[RAW DATA Boundary: Start]

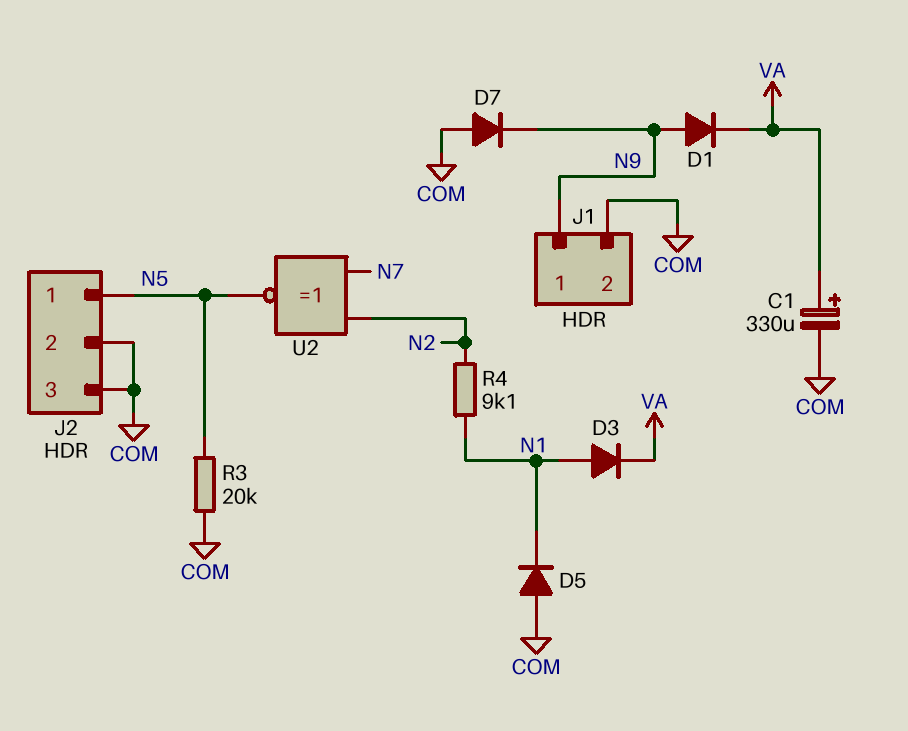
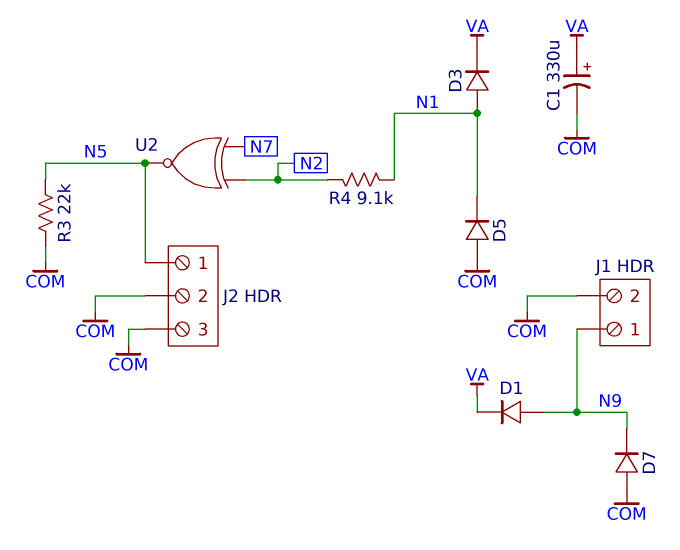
R3: 20k (COM, N5) -> 22k (COM, N5)

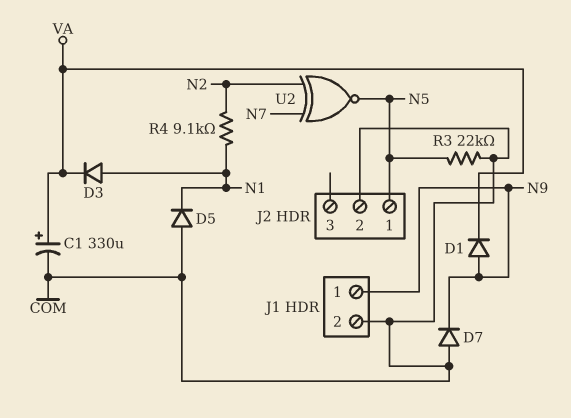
J2 pin 3: COM -> none

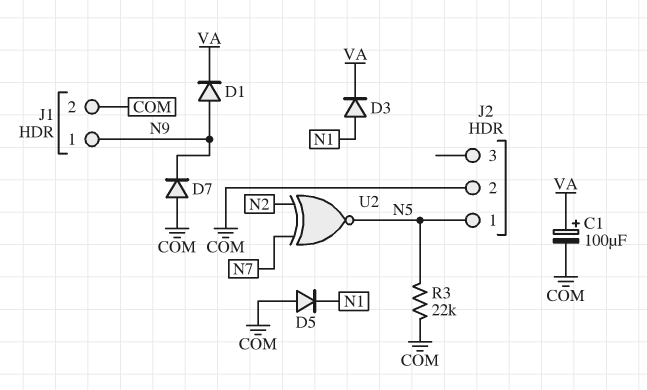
C1: 330uF (plus VA, minus COM) -> 100uF (plus VA, minus COM)
R4: 9.1k (N1, N2) -> none

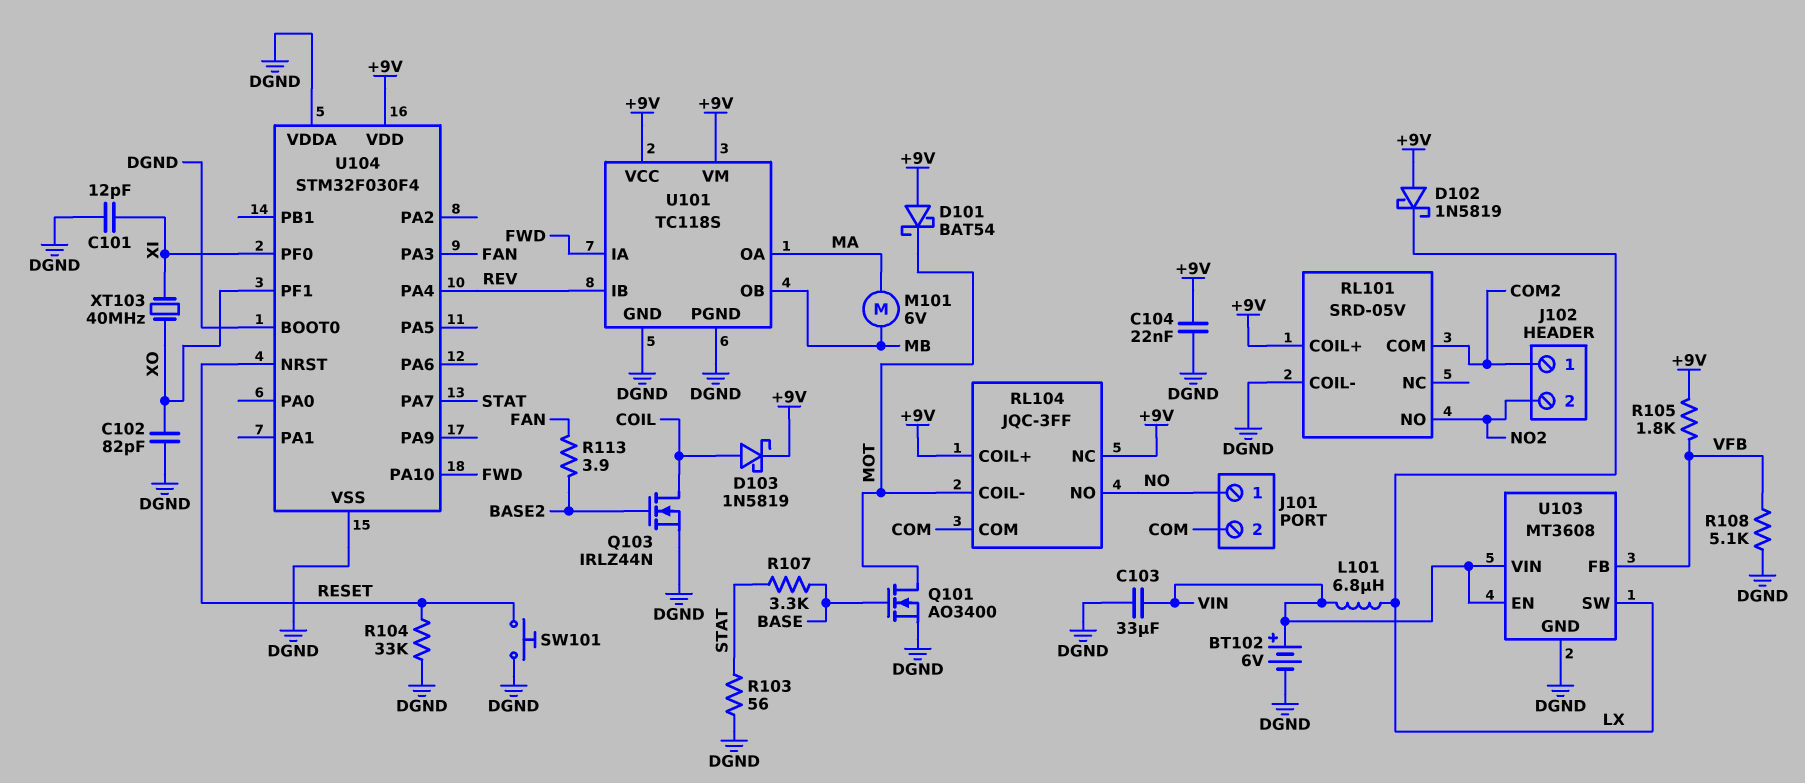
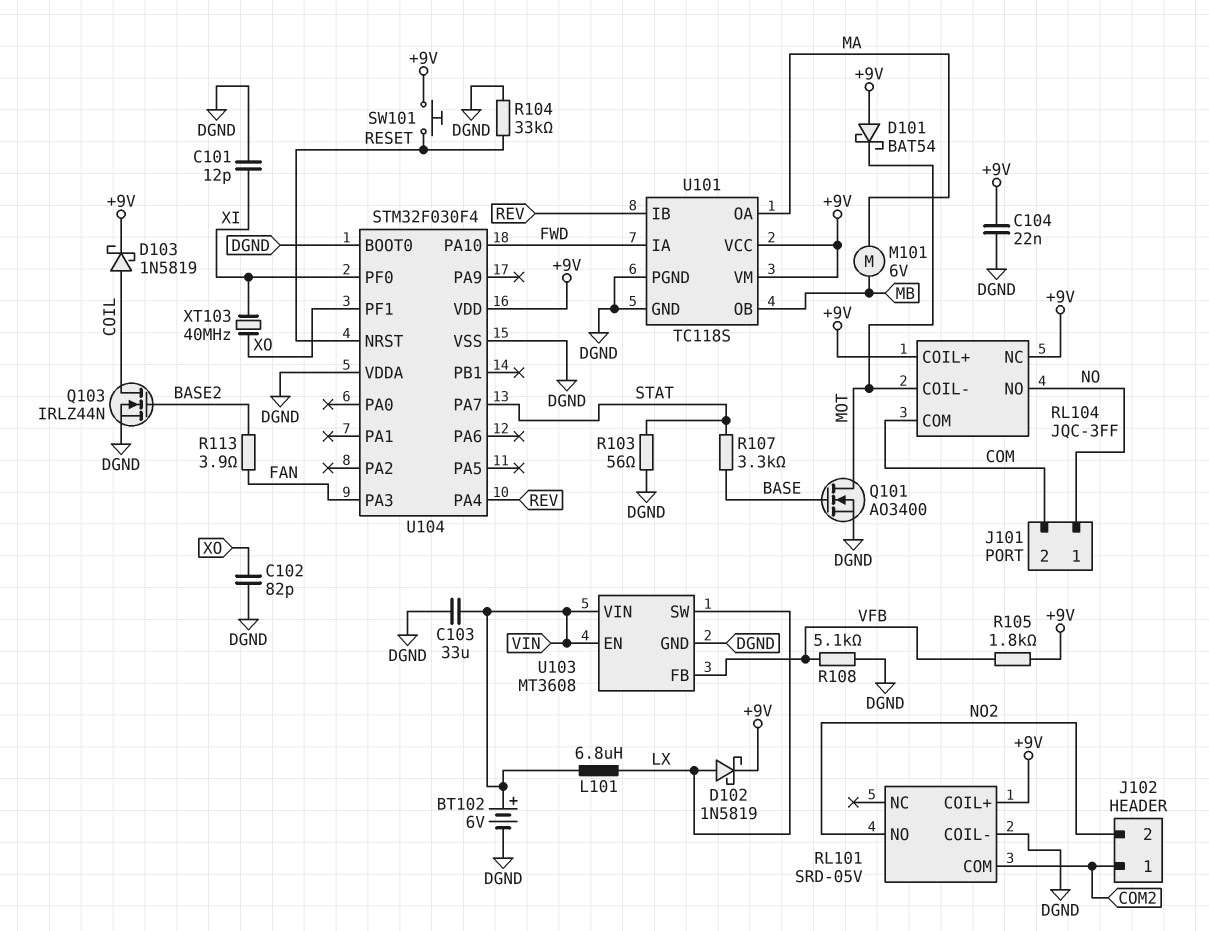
D102: schottky 1N5819 (A +9V, K LX) -> schottky 1N5819 (A LX, K +9V)
SW101: button (DGND, RESET) -> button (+9V, RESET)

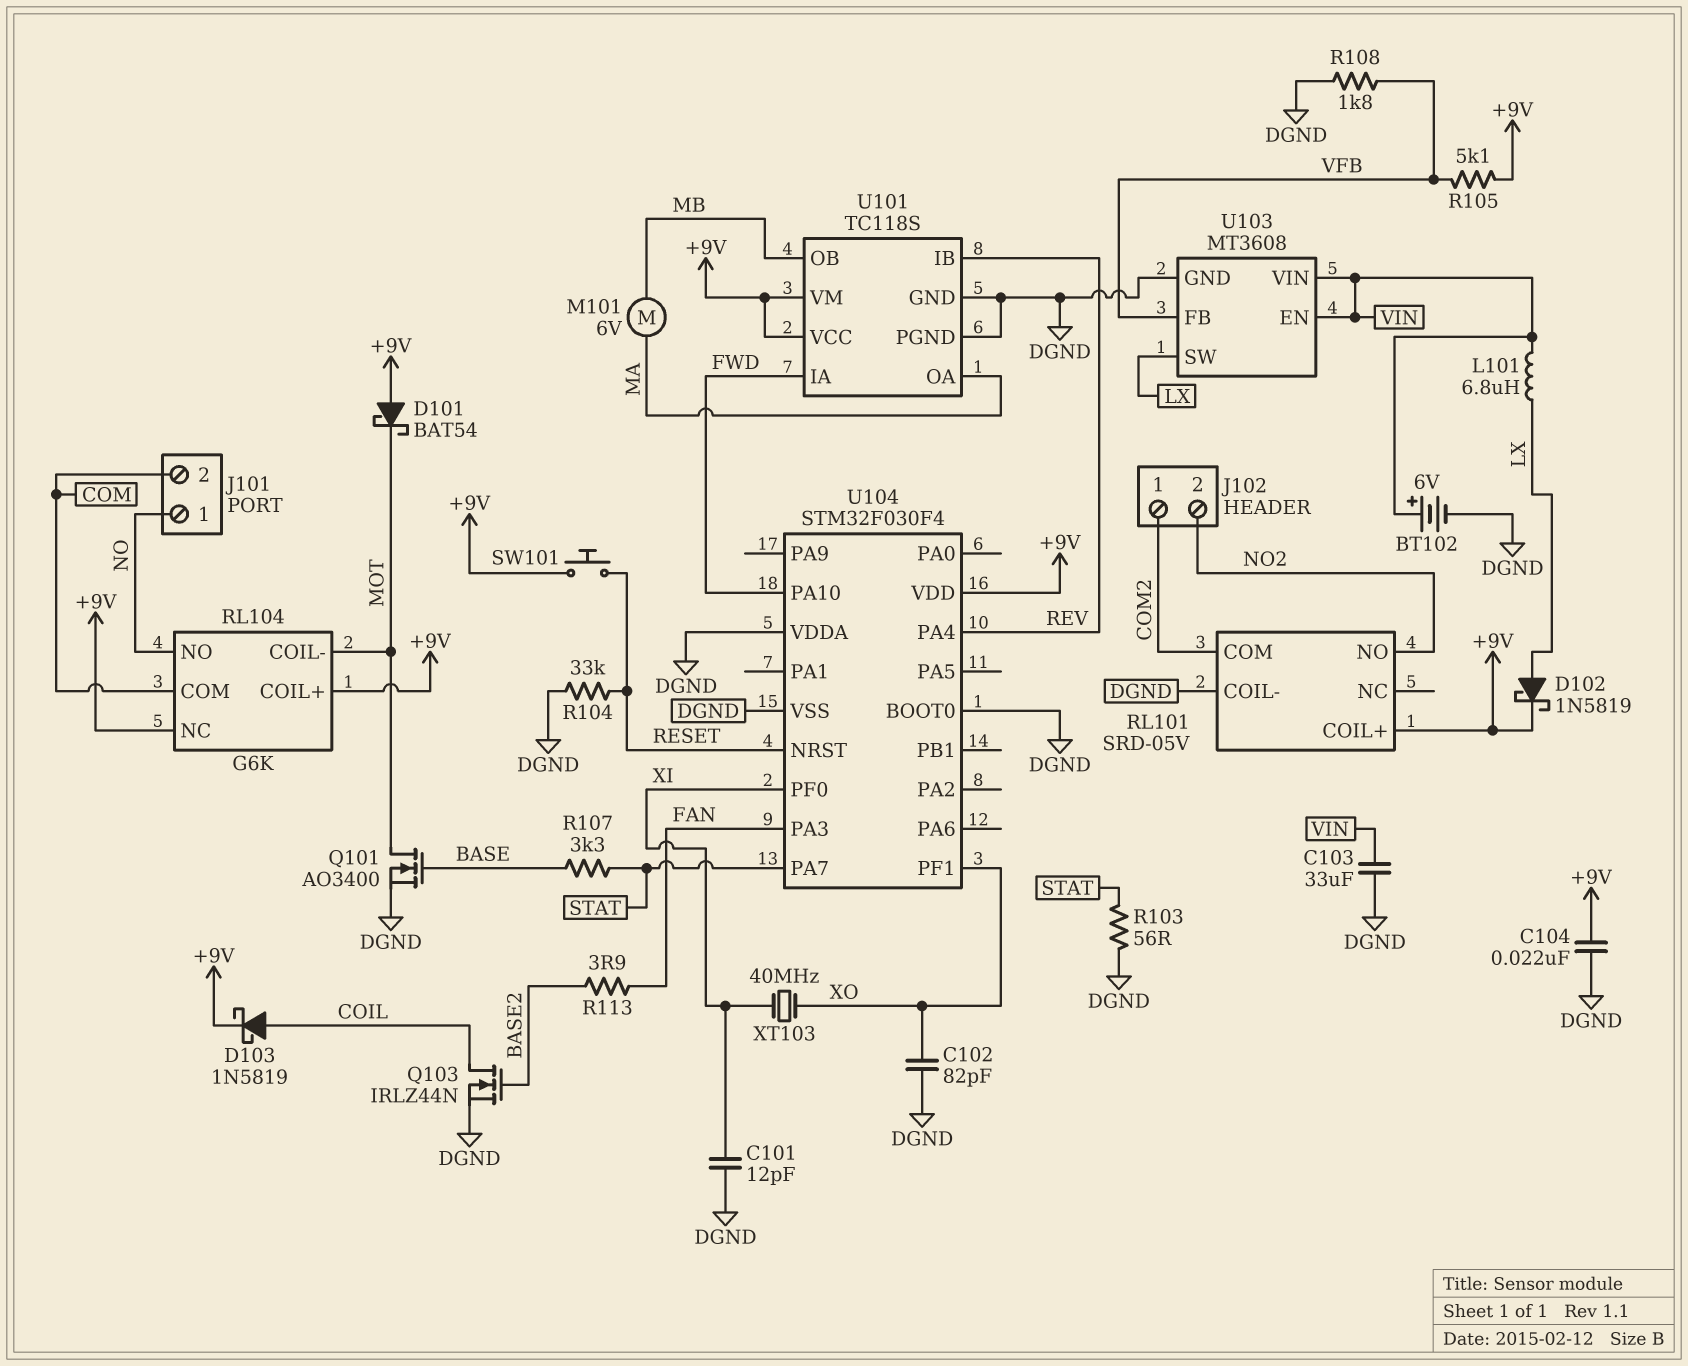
R105: 1.8k (+9V, VFB) -> 5.1k (+9V, VFB)
R108: 5.1k (DGND, VFB) -> 1.8k (DGND, VFB)
RL104: JQC-3FF -> G6K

[RAW DATA Boundary: End]

## EXERCISE GOAL
With "DGND" as the search string, filter the records and return each line that has it.

## ANSWER
SW101: button (DGND, RESET) -> button (+9V, RESET)
R108: 5.1k (DGND, VFB) -> 1.8k (DGND, VFB)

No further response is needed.